Search the data below for lines that include the word "cyan" and state how many there are, nothing else.

═════ Data records

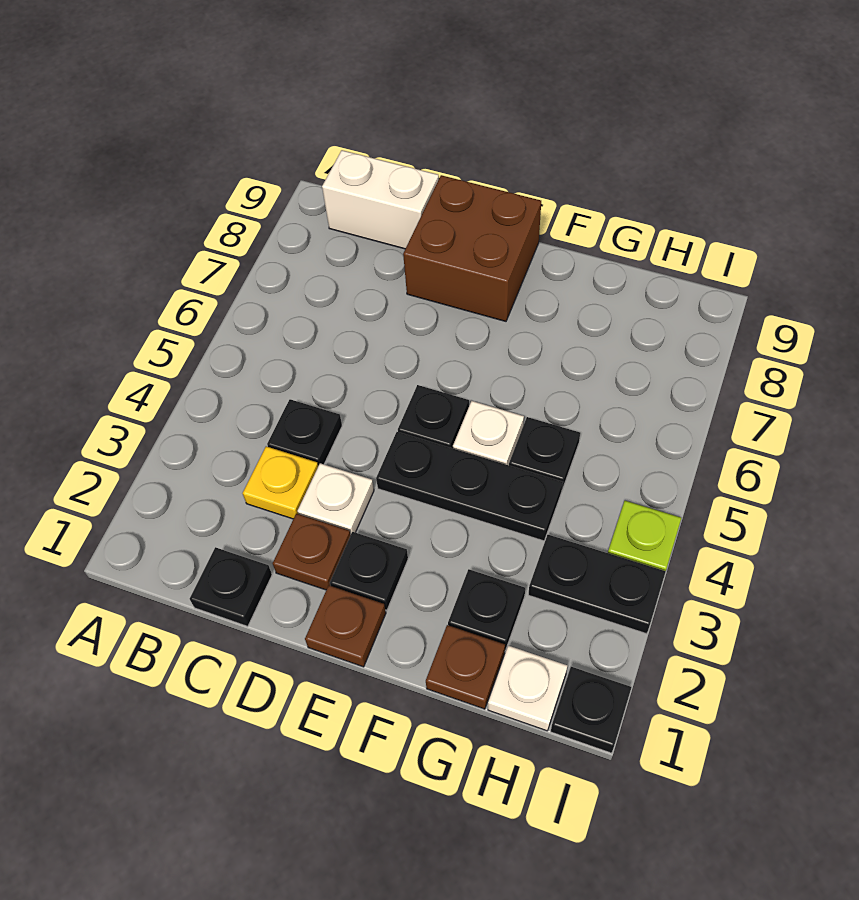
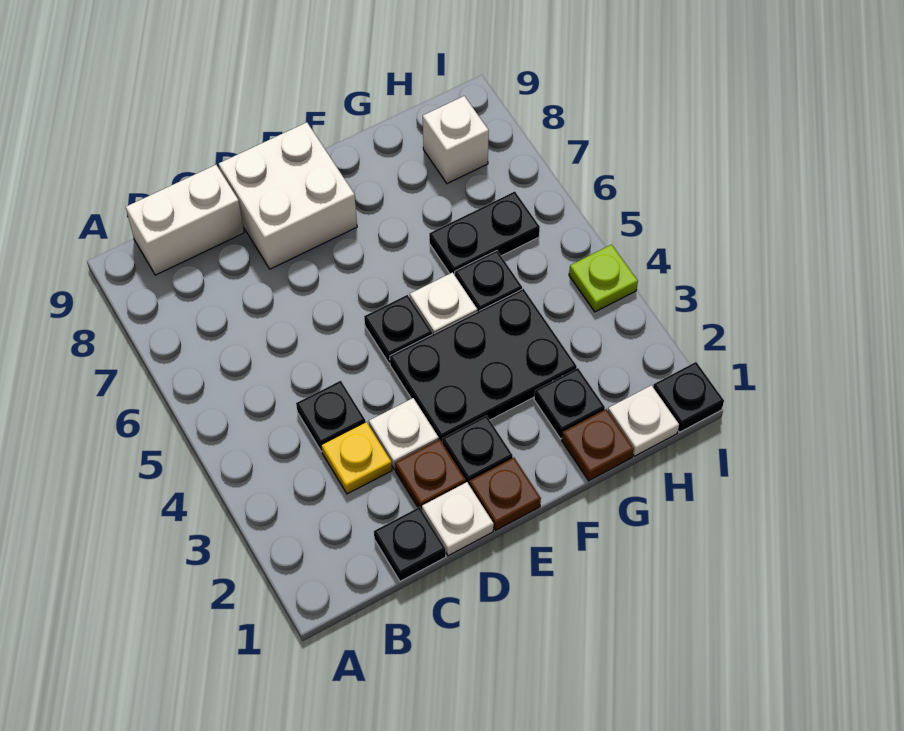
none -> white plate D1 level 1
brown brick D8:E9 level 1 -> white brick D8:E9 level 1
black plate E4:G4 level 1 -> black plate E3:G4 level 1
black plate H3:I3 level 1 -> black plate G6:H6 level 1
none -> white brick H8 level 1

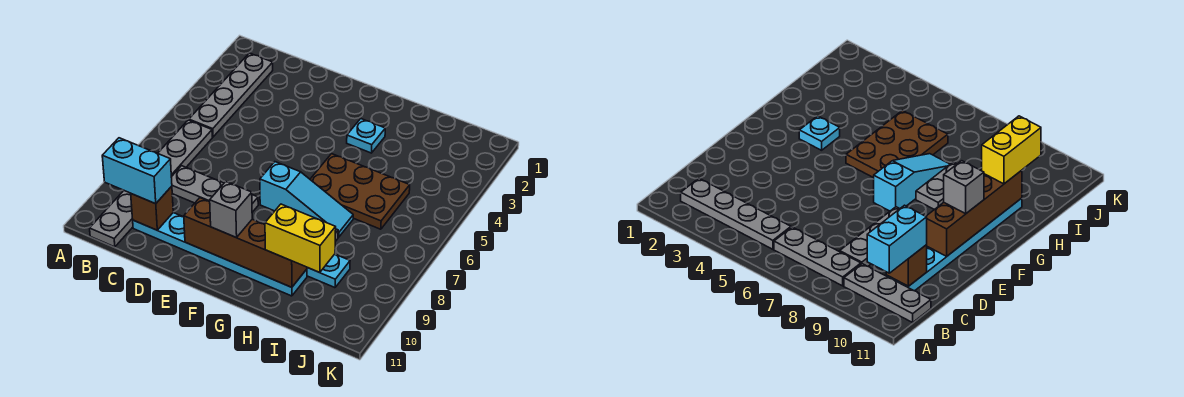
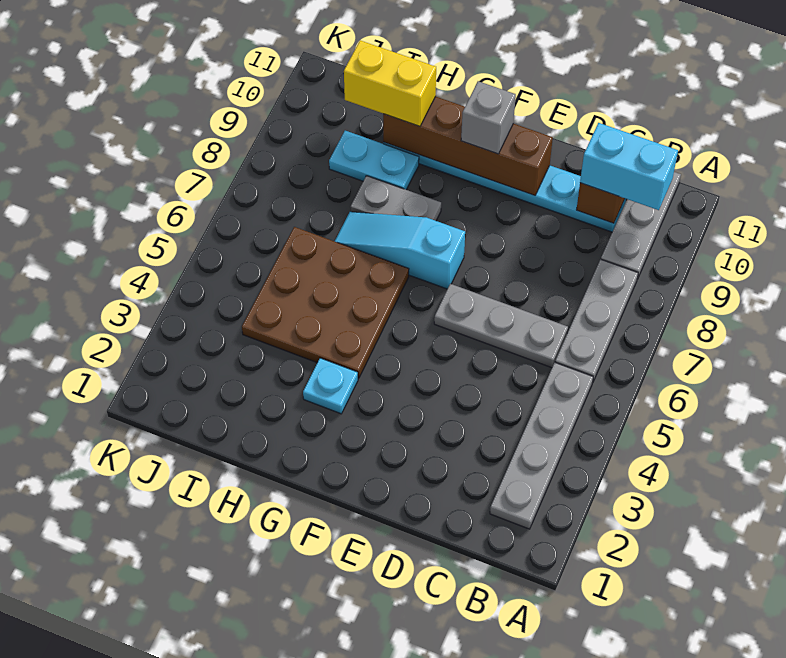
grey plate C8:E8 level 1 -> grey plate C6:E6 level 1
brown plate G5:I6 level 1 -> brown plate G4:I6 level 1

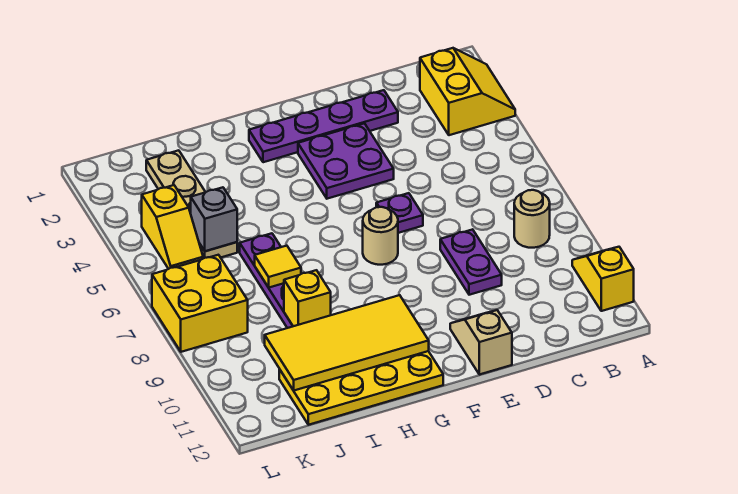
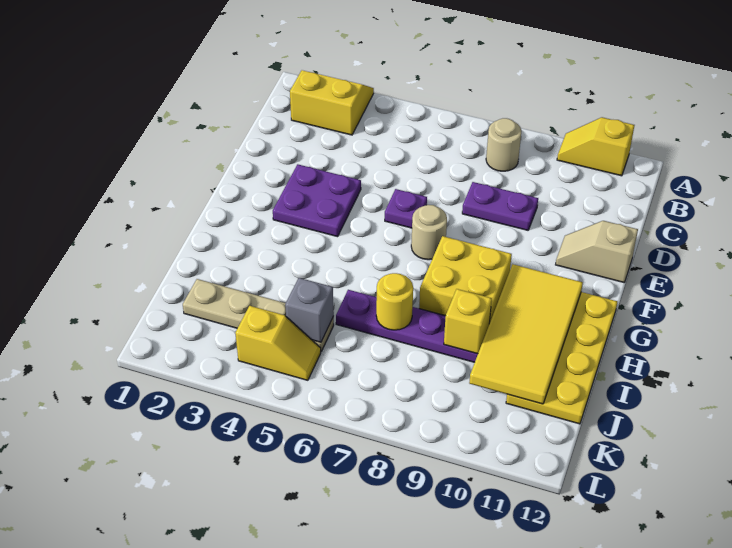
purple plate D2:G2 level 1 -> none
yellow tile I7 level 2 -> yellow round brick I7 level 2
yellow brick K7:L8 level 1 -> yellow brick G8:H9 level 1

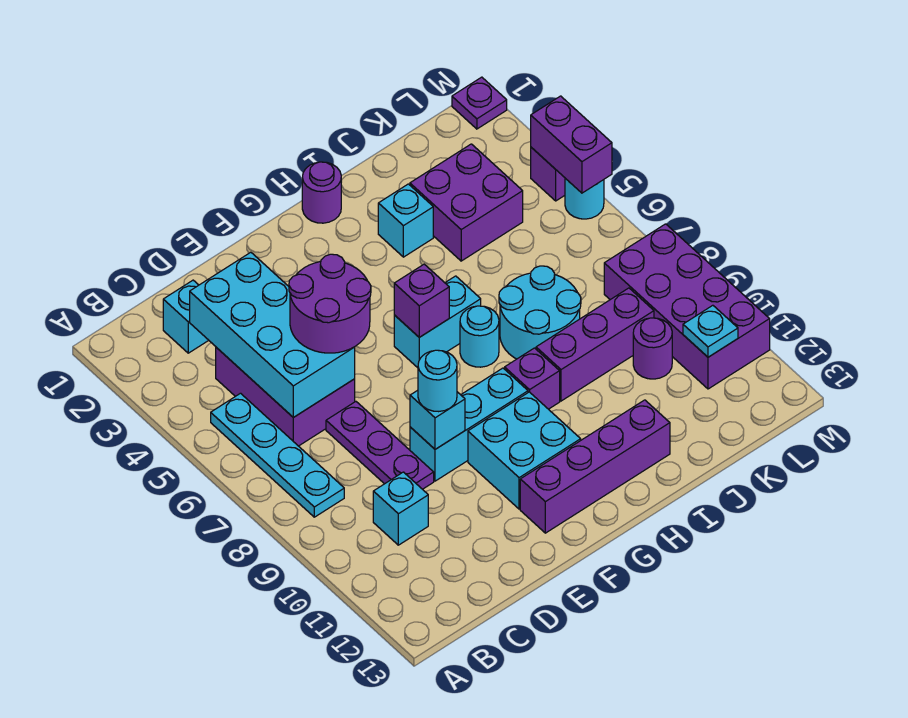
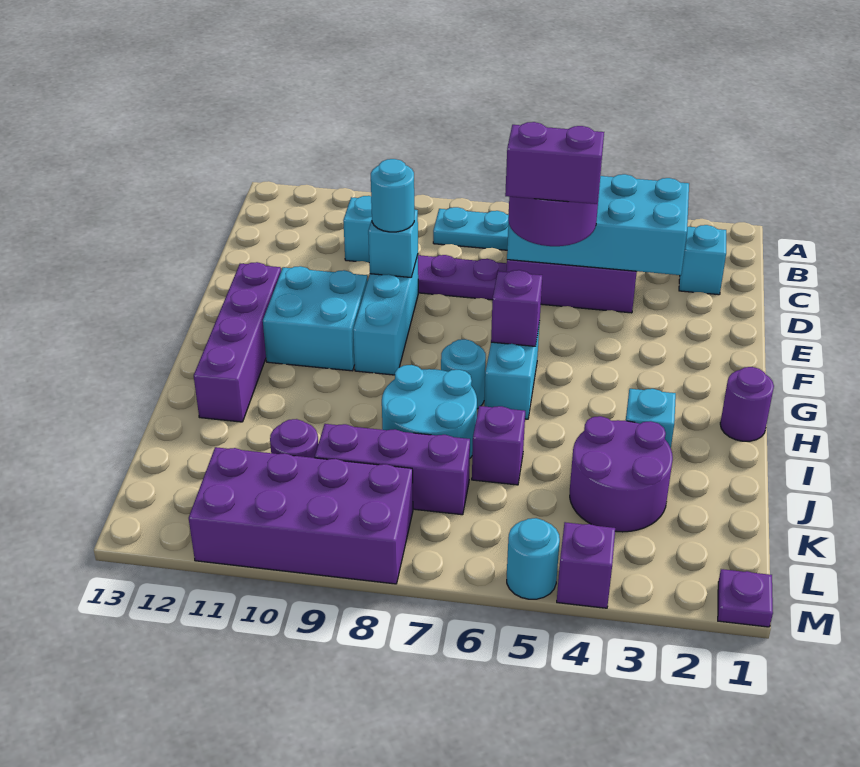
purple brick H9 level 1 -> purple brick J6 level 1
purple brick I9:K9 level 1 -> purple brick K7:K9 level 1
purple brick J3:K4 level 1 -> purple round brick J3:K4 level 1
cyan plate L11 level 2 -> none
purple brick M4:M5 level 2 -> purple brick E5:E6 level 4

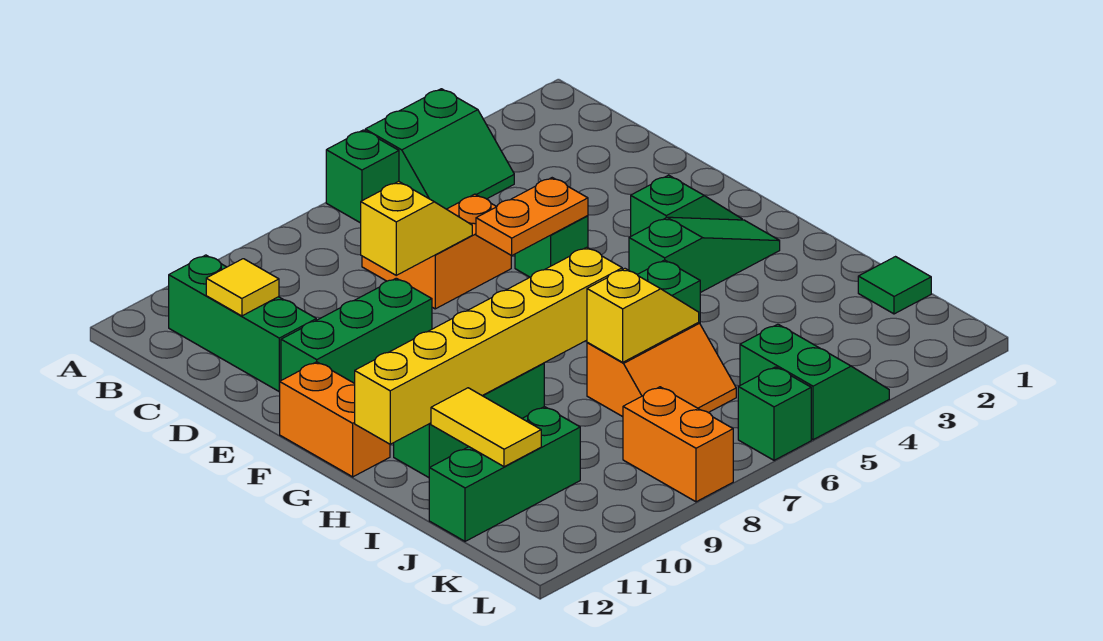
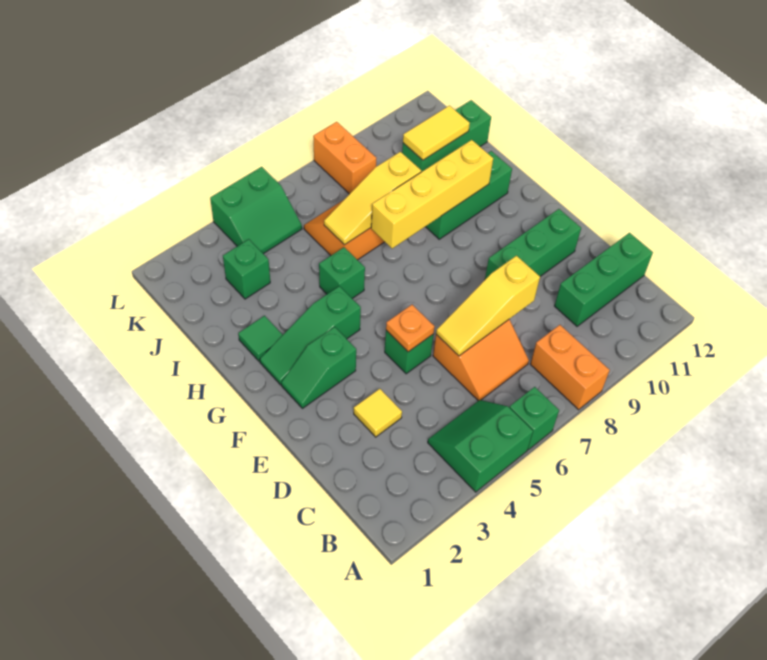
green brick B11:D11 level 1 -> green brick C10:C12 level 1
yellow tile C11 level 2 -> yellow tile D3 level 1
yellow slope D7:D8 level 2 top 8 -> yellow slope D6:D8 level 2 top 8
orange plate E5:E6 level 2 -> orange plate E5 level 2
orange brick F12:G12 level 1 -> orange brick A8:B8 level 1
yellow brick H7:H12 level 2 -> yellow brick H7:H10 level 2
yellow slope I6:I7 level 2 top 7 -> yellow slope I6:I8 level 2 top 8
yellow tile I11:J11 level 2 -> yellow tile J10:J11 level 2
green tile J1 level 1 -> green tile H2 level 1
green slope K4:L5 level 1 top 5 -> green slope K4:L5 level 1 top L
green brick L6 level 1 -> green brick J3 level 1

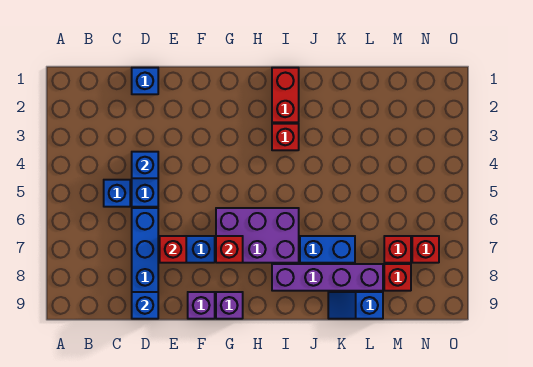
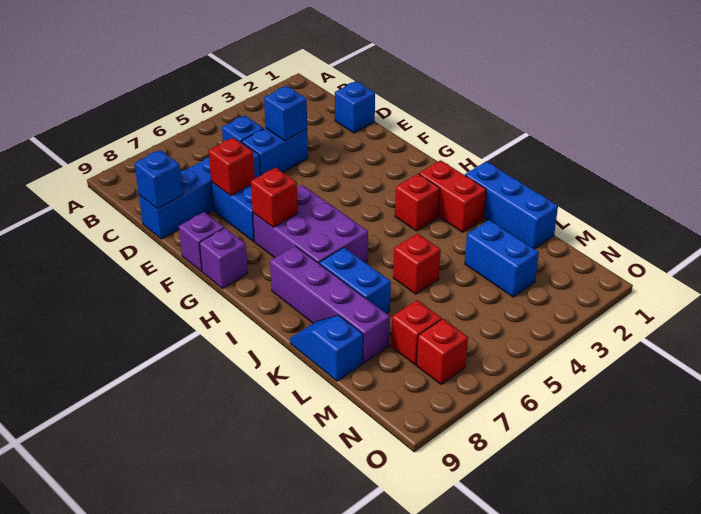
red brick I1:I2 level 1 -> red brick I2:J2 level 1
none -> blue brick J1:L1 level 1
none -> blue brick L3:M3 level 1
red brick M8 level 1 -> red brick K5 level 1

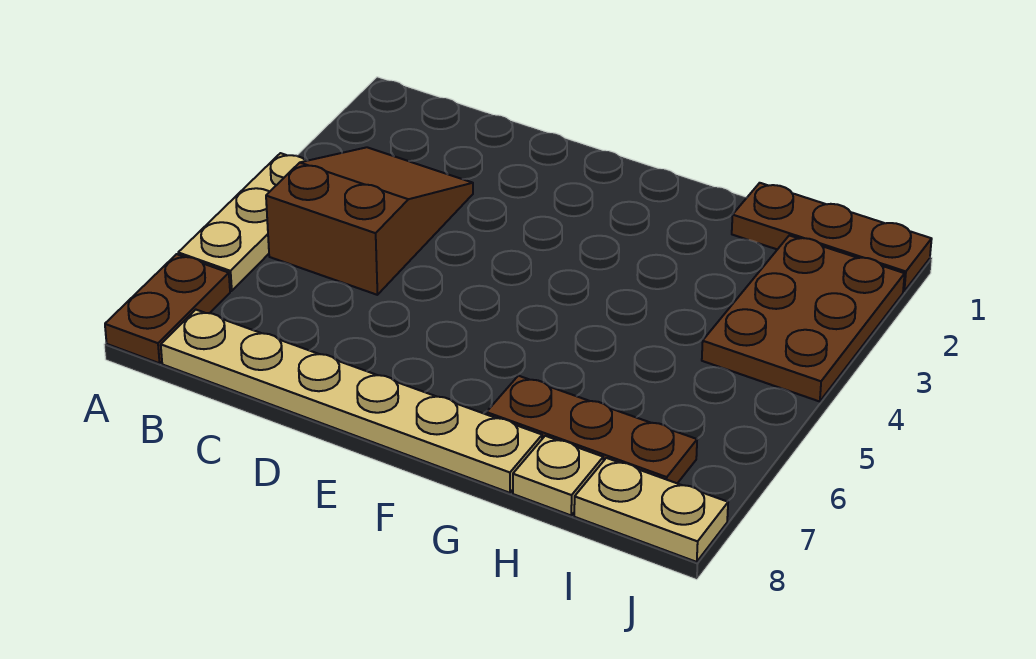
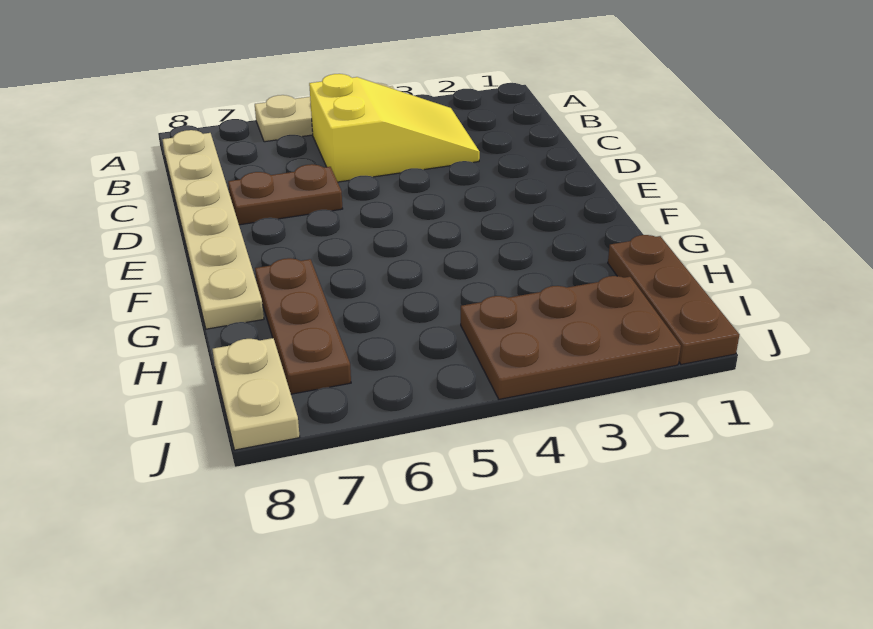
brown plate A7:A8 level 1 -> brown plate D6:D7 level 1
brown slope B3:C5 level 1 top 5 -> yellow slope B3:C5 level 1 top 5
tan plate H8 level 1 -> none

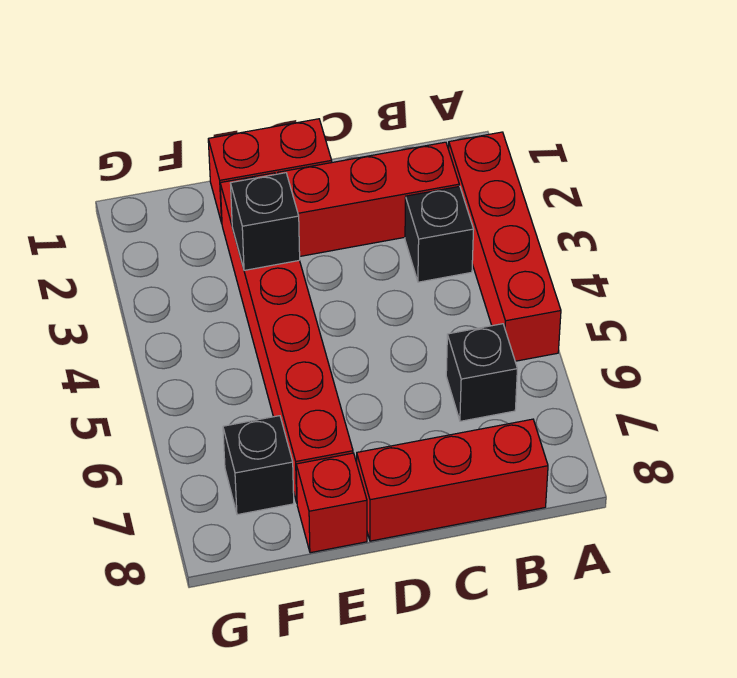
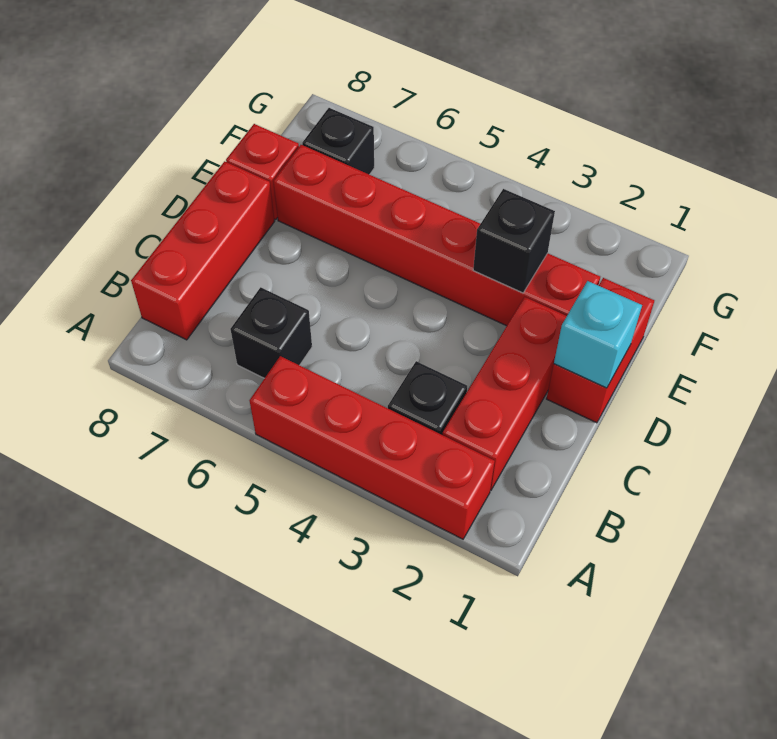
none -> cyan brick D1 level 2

══════════

▶ _Solution_
2